Object matching data

▼

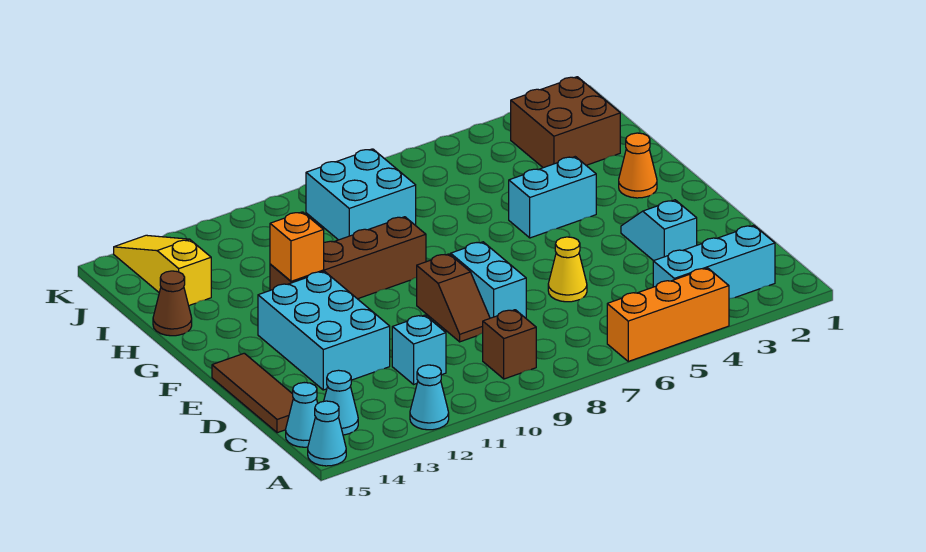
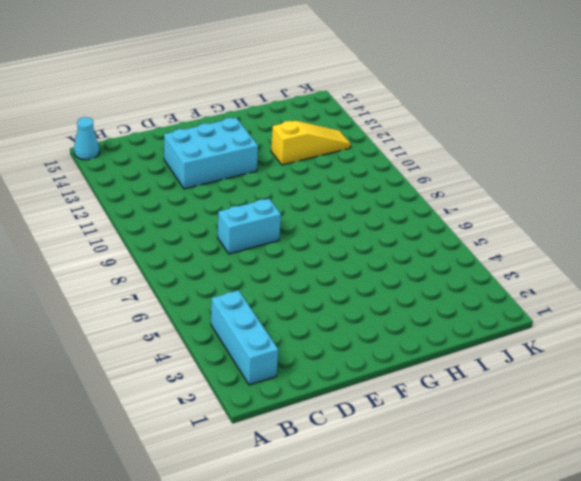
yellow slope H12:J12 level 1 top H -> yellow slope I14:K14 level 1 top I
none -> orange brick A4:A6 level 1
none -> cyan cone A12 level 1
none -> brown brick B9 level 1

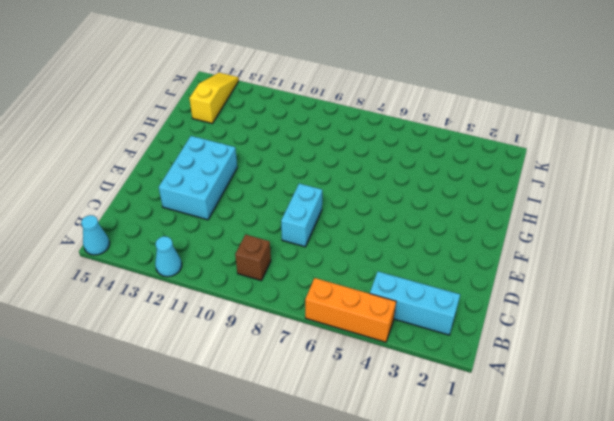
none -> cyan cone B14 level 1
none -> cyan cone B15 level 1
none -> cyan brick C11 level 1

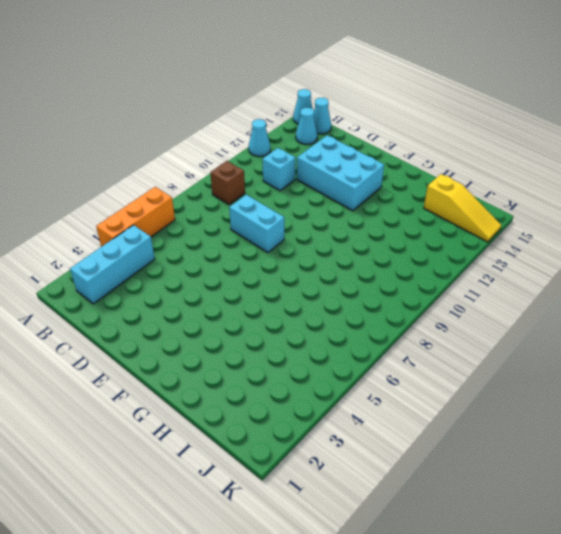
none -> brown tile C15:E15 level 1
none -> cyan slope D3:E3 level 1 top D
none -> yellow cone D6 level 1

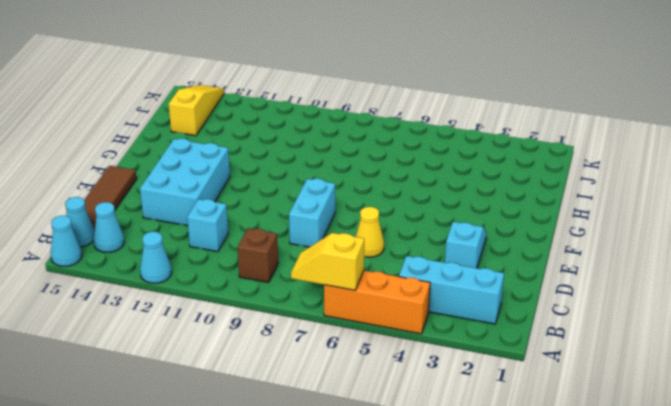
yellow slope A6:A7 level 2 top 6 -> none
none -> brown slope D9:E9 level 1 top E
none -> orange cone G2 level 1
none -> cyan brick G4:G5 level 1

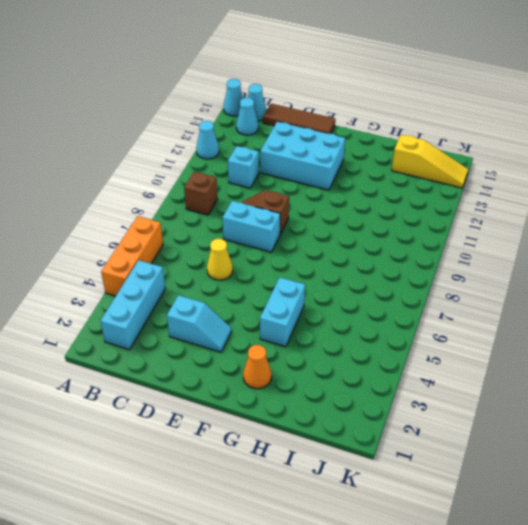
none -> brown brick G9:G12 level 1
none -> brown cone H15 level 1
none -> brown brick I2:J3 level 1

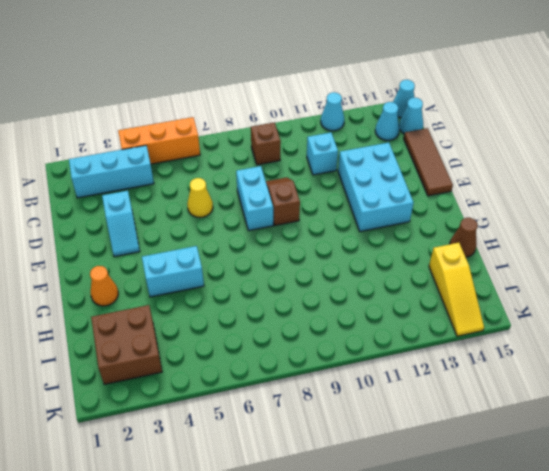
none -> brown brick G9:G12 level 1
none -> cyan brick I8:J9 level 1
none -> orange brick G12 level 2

▲

* **Task instructions**
Beginning at the line that holds "none -> orange cone G2 level 1" and ending with the last line of the entries, please set down each line exactly, leaving every picture out.

* **Response area**
none -> orange cone G2 level 1
none -> cyan brick G4:G5 level 1

none -> brown brick G9:G12 level 1
none -> brown cone H15 level 1
none -> brown brick I2:J3 level 1

none -> brown brick G9:G12 level 1
none -> cyan brick I8:J9 level 1
none -> orange brick G12 level 2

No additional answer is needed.